Change detection data
⁂

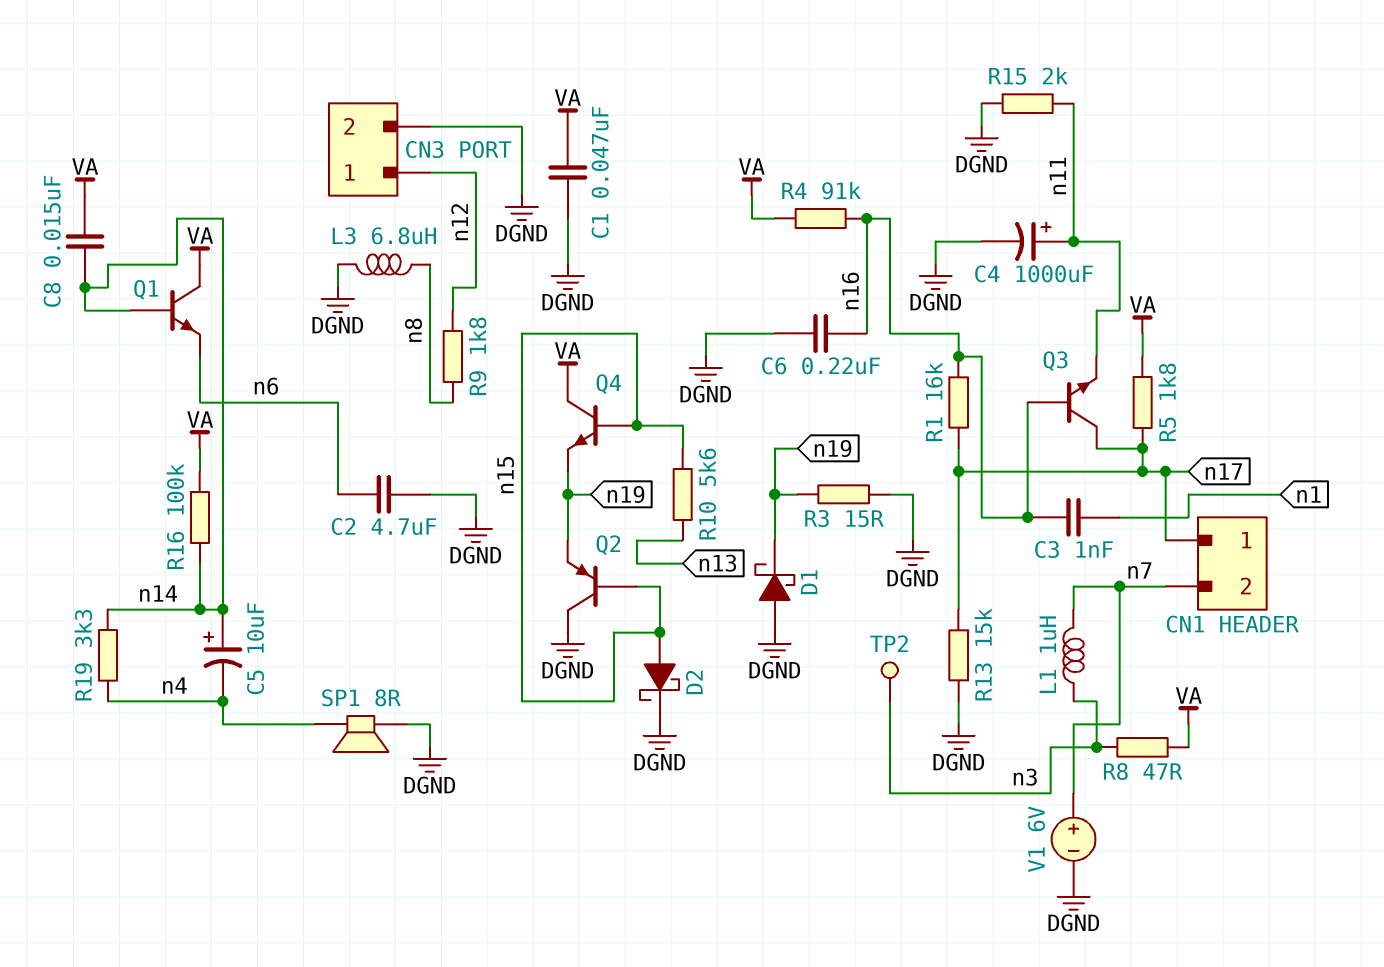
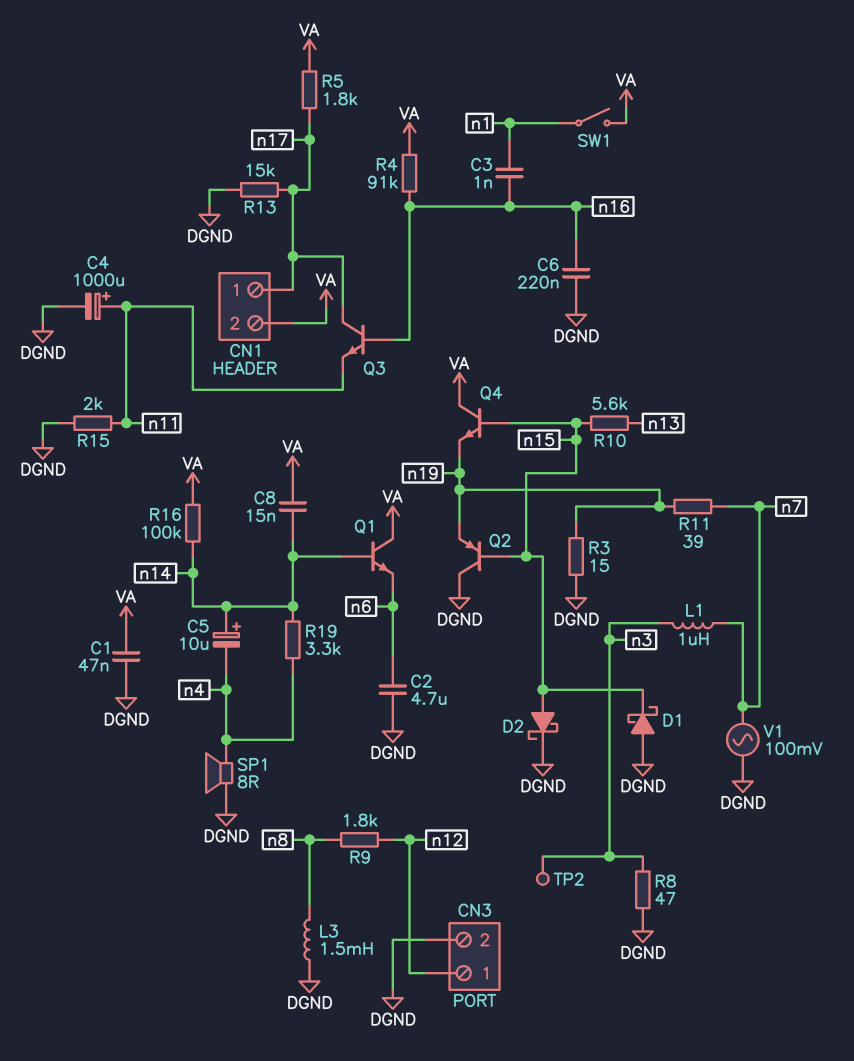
CN1 pin 2: n7 -> VA
D1: schottky (A DGND, K n19) -> schottky (A DGND, K n15)
L3: 6.8uH (DGND, n8) -> 1.5mH (DGND, n8)
R1: 16k (n16, n17) -> none
R8: 47 (VA, n3) -> 47 (DGND, n3)
R11: none -> 39 (n7, n19)
SW1: none -> switch (VA, n1)
V1: 6V (plus n7, minus DGND) -> AC 100mV (DGND, n7)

⁂

§ **THE PROBLEM**
Since the copy must contain no pictures, return only the text of the records, exactly as it stands.

§ **TASK RESULT**
CN1 pin 2: n7 -> VA
D1: schottky (A DGND, K n19) -> schottky (A DGND, K n15)
L3: 6.8uH (DGND, n8) -> 1.5mH (DGND, n8)
R1: 16k (n16, n17) -> none
R8: 47 (VA, n3) -> 47 (DGND, n3)
R11: none -> 39 (n7, n19)
SW1: none -> switch (VA, n1)
V1: 6V (plus n7, minus DGND) -> AC 100mV (DGND, n7)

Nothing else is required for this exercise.